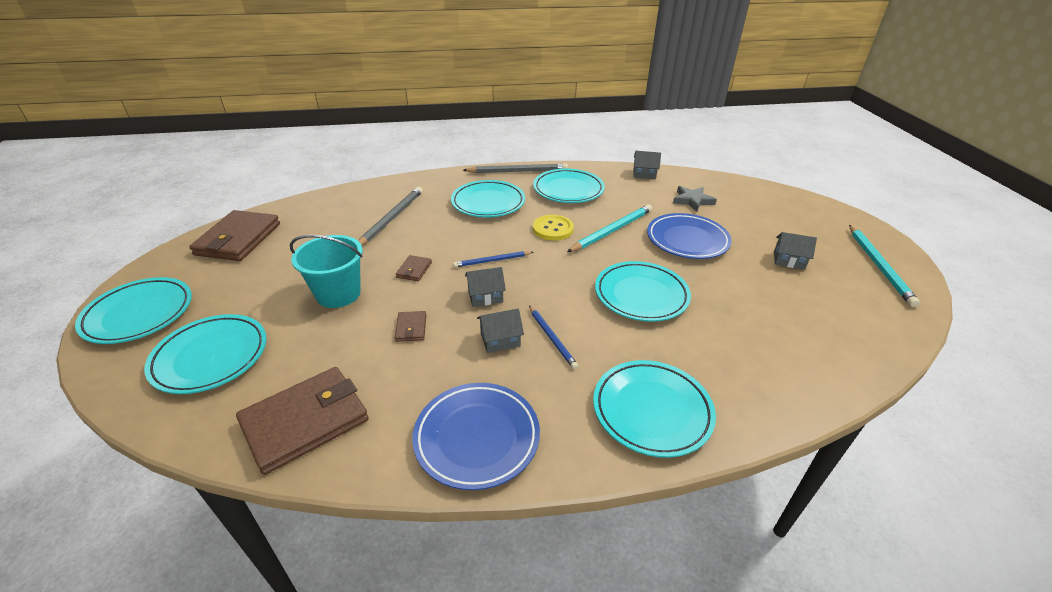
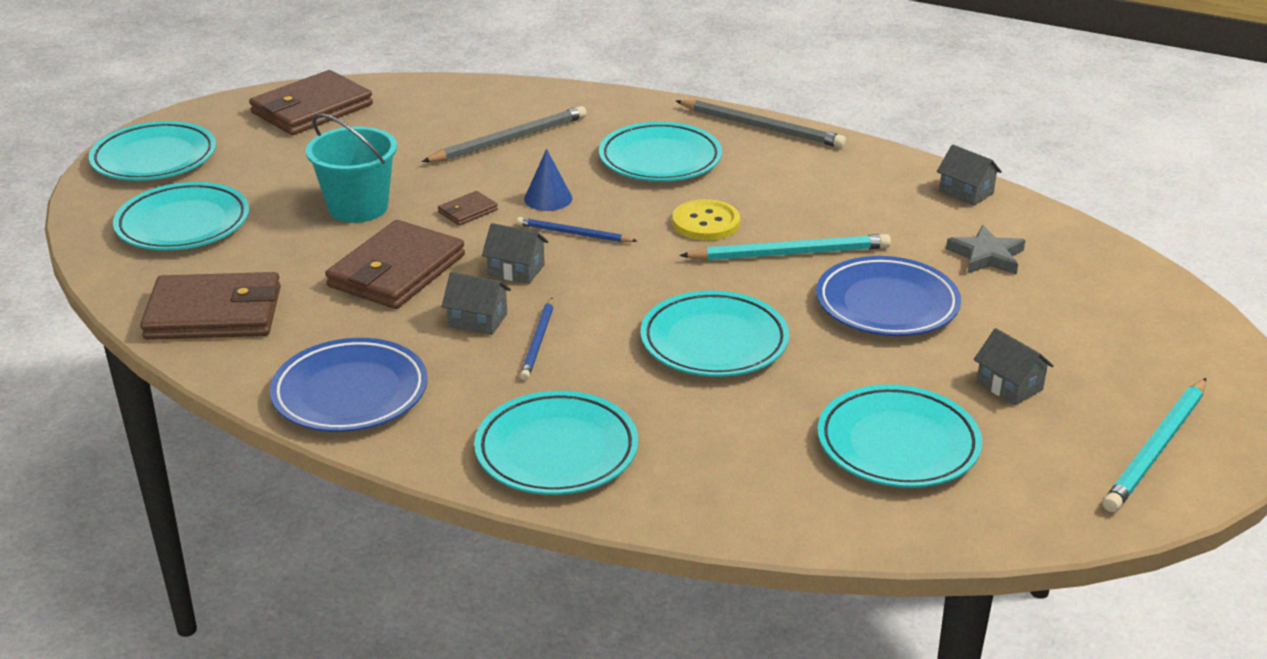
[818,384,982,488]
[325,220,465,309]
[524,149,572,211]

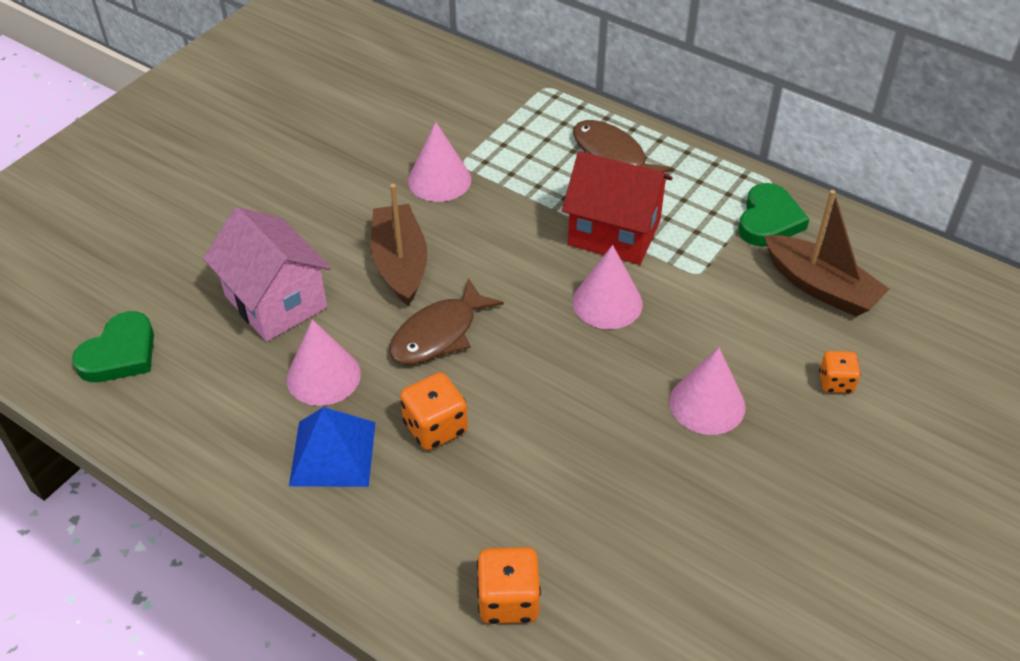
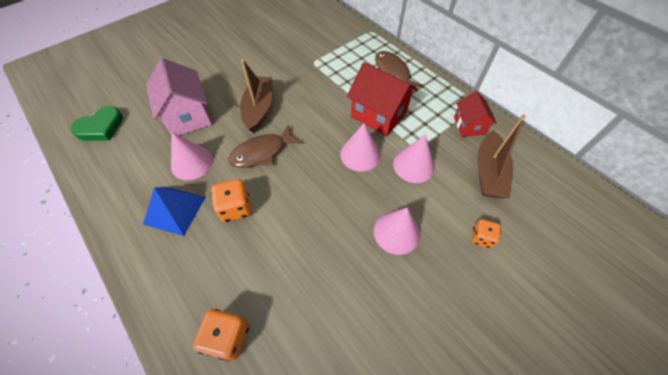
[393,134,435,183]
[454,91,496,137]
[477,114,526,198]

▶ _WORK ITEM_
All of the data is to be returned exactly, with no pictures included.

▶ _ANSWER TO THIS PROBLEM_
[818,384,982,488]
[325,220,465,309]
[524,149,572,211]

[393,134,435,183]
[454,91,496,137]
[477,114,526,198]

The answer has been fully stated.